### [Description of the task]
Starting at the first line of the entries below, please return exactly each line up to and including the one with "U2: none -> NOT CD4069 (in n11, out n3)"; pictures stay out.

### [Extracted records]
=== Begin Enclosure ===

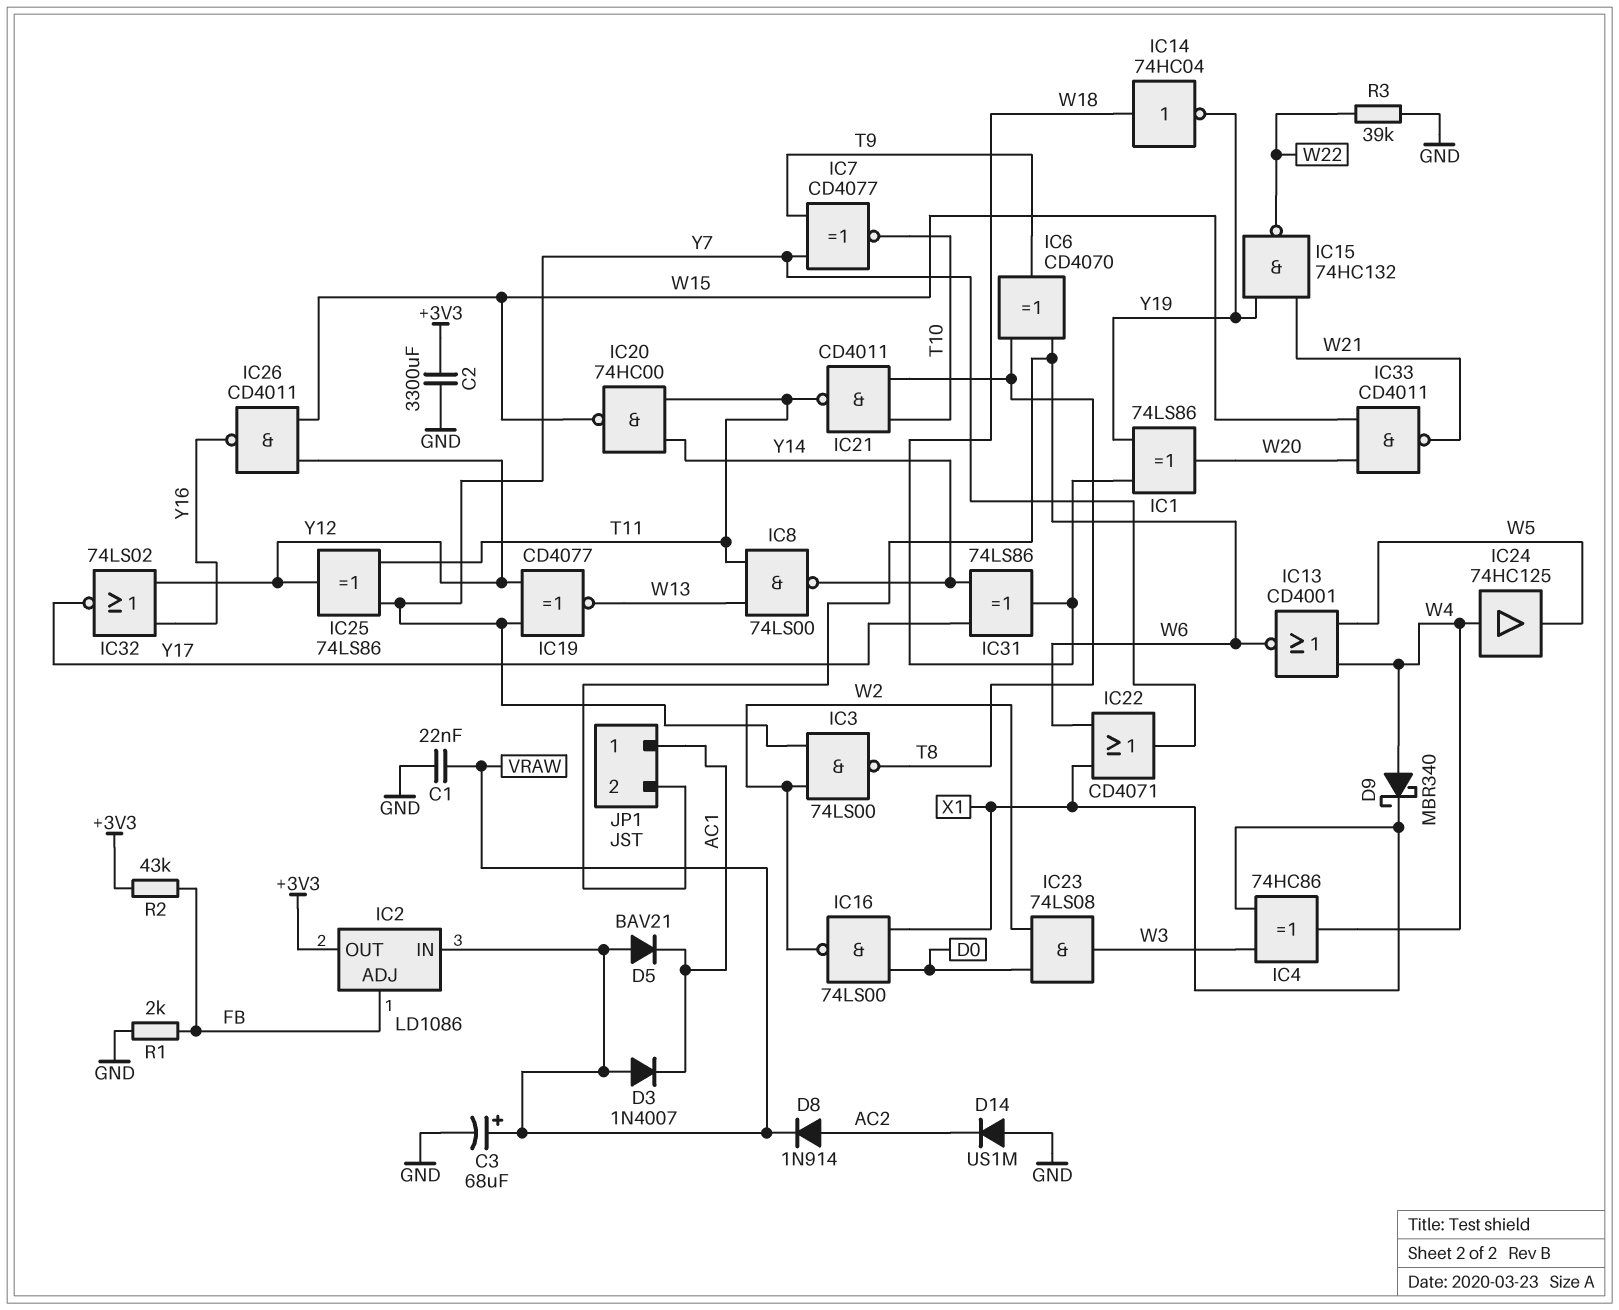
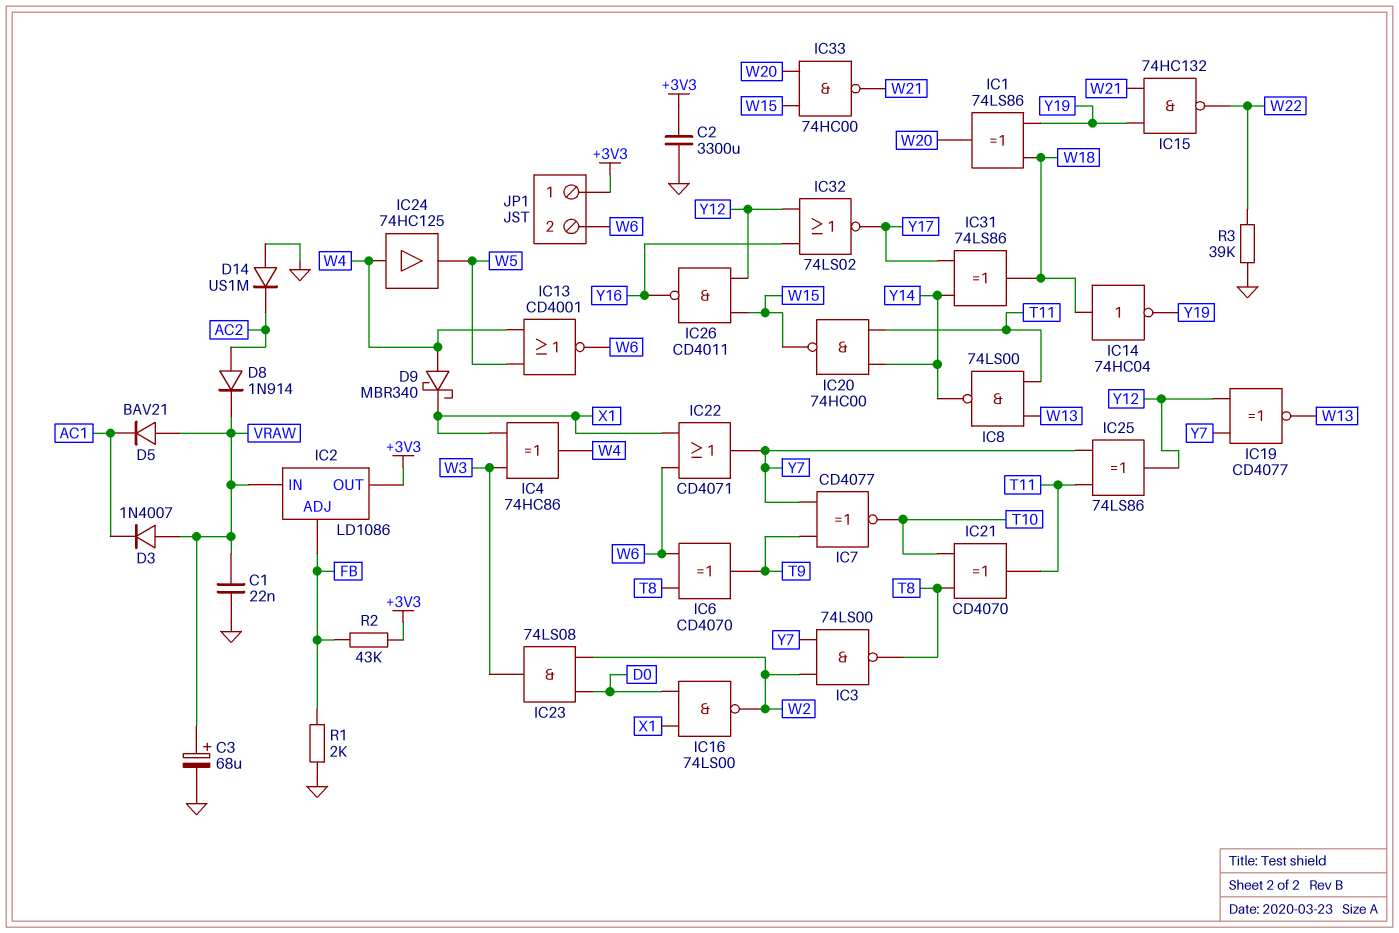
IC21: NAND CD4011 (in T8, in T10, out T11) -> XOR CD4070 (in T8, in T10, out T11)
IC33: NAND CD4011 (in W15, in W20, out W21) -> NAND 74HC00 (in W15, in W20, out W21)
JP1 pin 1: AC1 -> +3V3

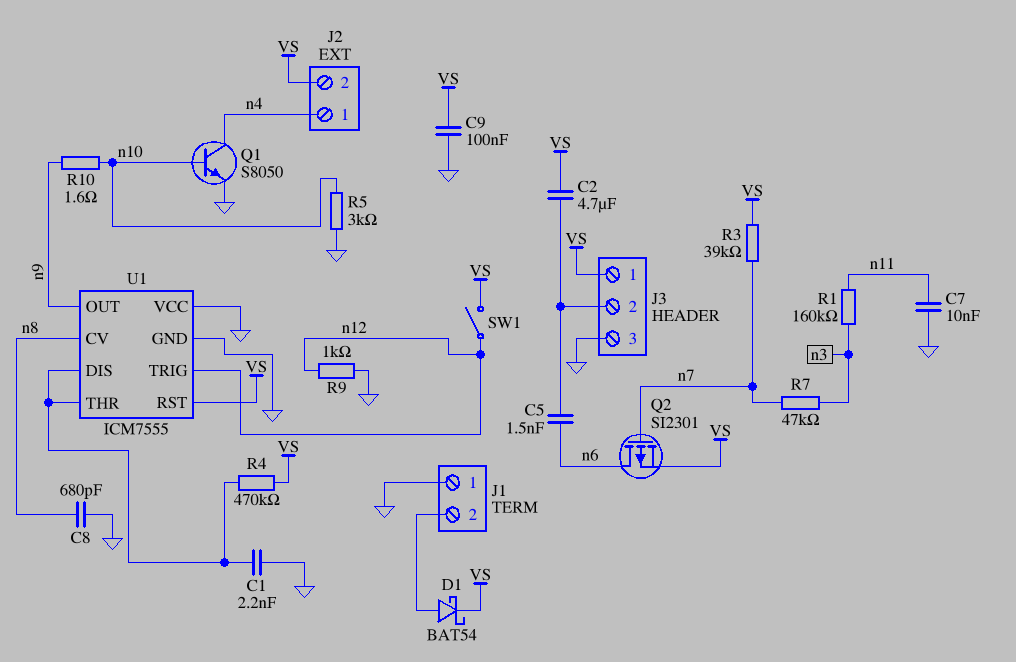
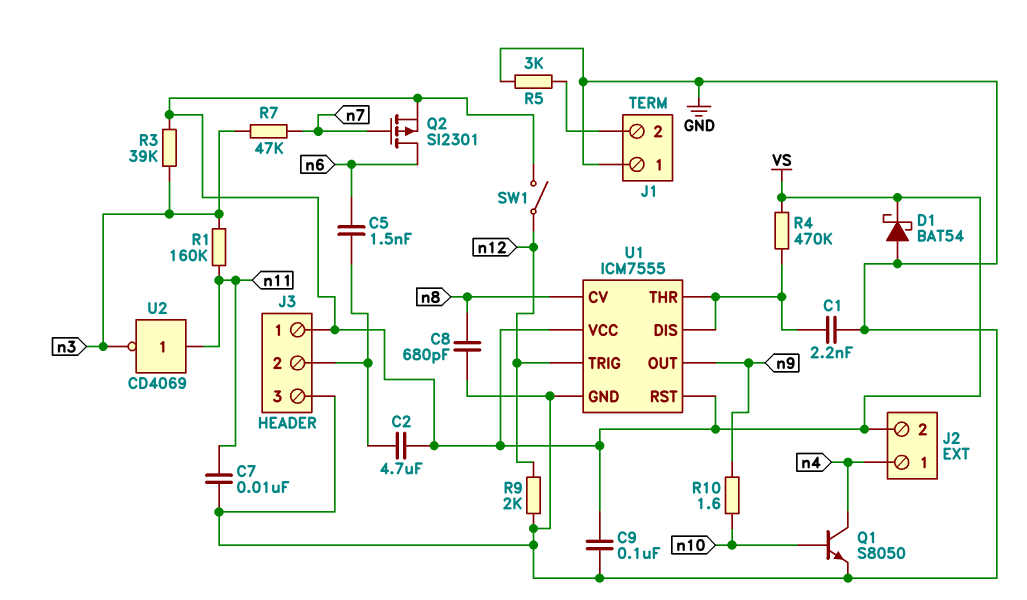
D1: schottky BAT54 (A J1/2, K VS) -> schottky BAT54 (A GND, K VS)
R3: 39k (VS, n7) -> 39k (VS, n3)
R5: 3k (GND, n10) -> 3k (GND, J1/2)
R9: 1k (GND, n12) -> 2k (GND, n12)
U1 pin VCC: GND -> VS
U2: none -> NOT CD4069 (in n11, out n3)

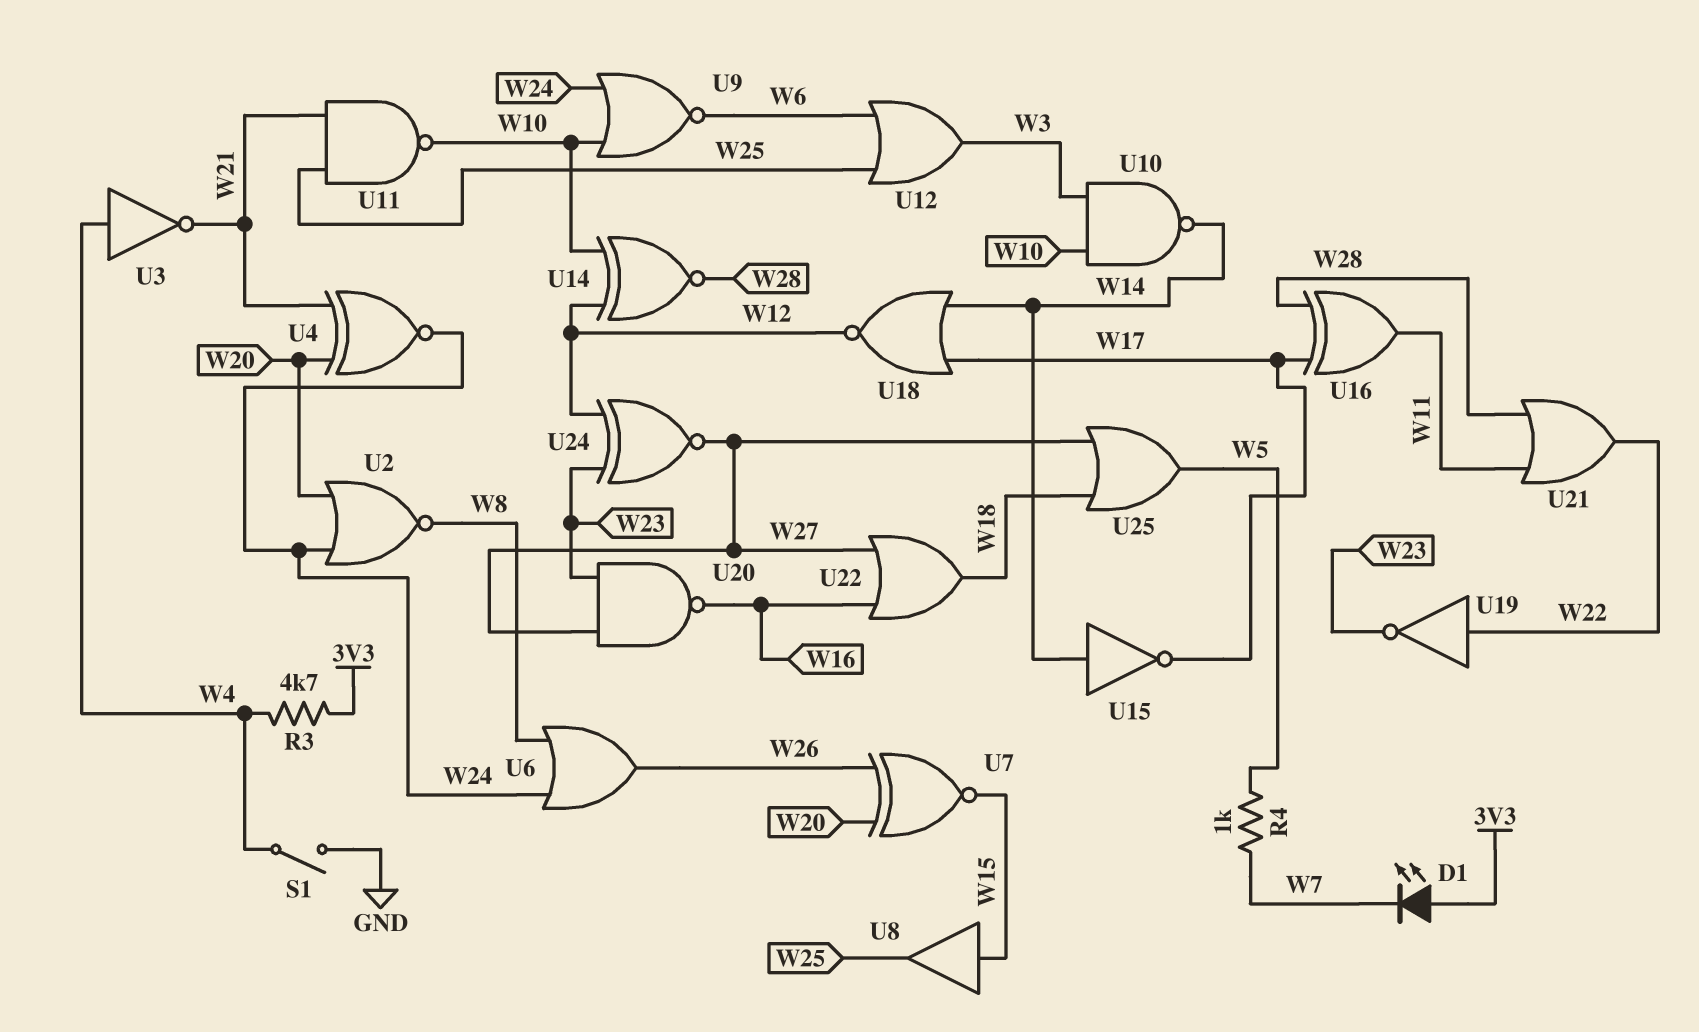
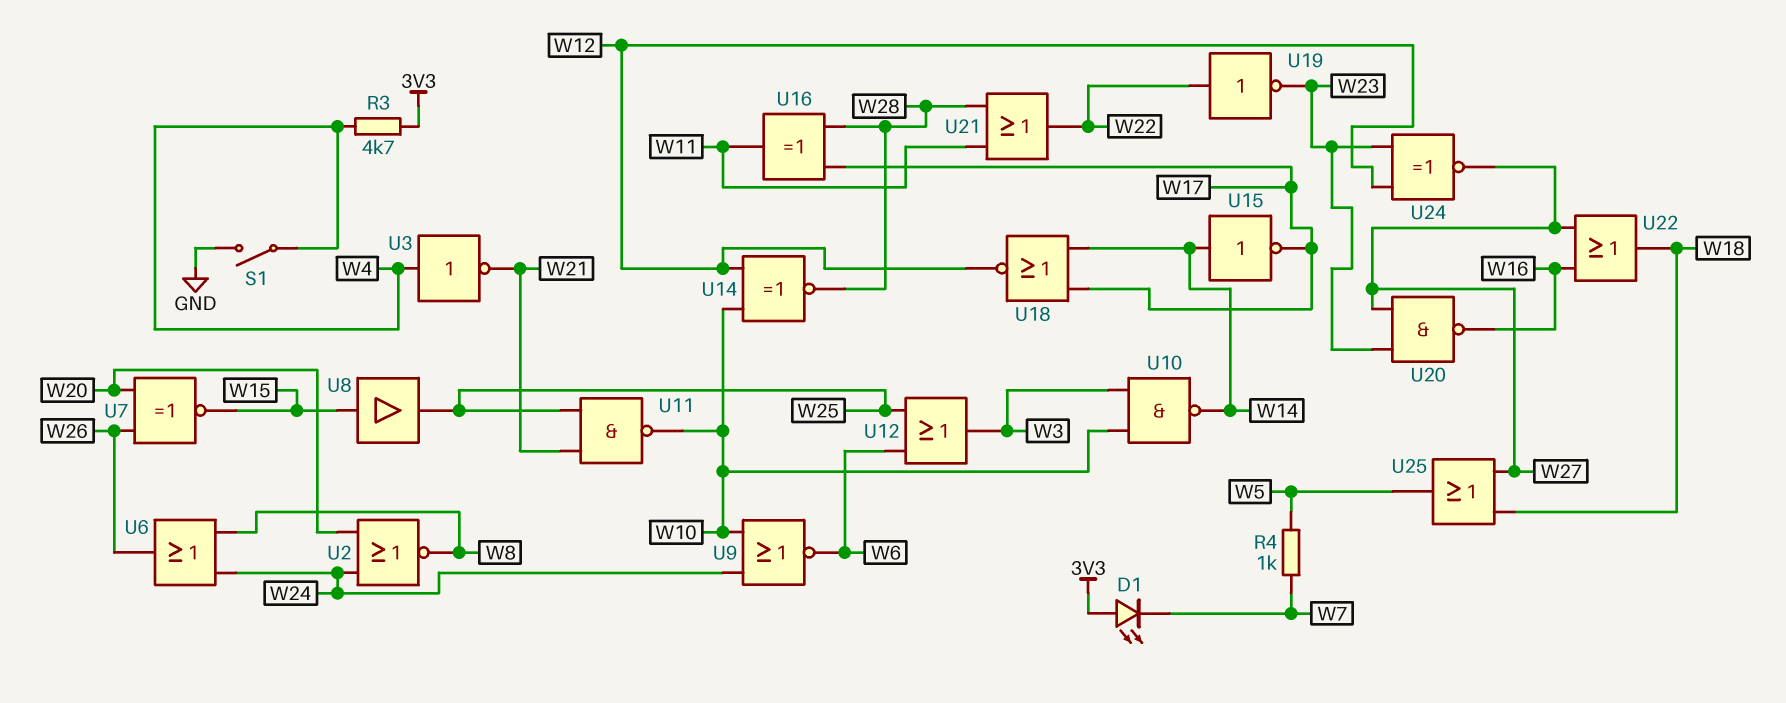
U4: XNOR (in W20, in W21, out W24) -> none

=== End Enclosure ===

### [Exercise solution]
IC21: NAND CD4011 (in T8, in T10, out T11) -> XOR CD4070 (in T8, in T10, out T11)
IC33: NAND CD4011 (in W15, in W20, out W21) -> NAND 74HC00 (in W15, in W20, out W21)
JP1 pin 1: AC1 -> +3V3

D1: schottky BAT54 (A J1/2, K VS) -> schottky BAT54 (A GND, K VS)
R3: 39k (VS, n7) -> 39k (VS, n3)
R5: 3k (GND, n10) -> 3k (GND, J1/2)
R9: 1k (GND, n12) -> 2k (GND, n12)
U1 pin VCC: GND -> VS
U2: none -> NOT CD4069 (in n11, out n3)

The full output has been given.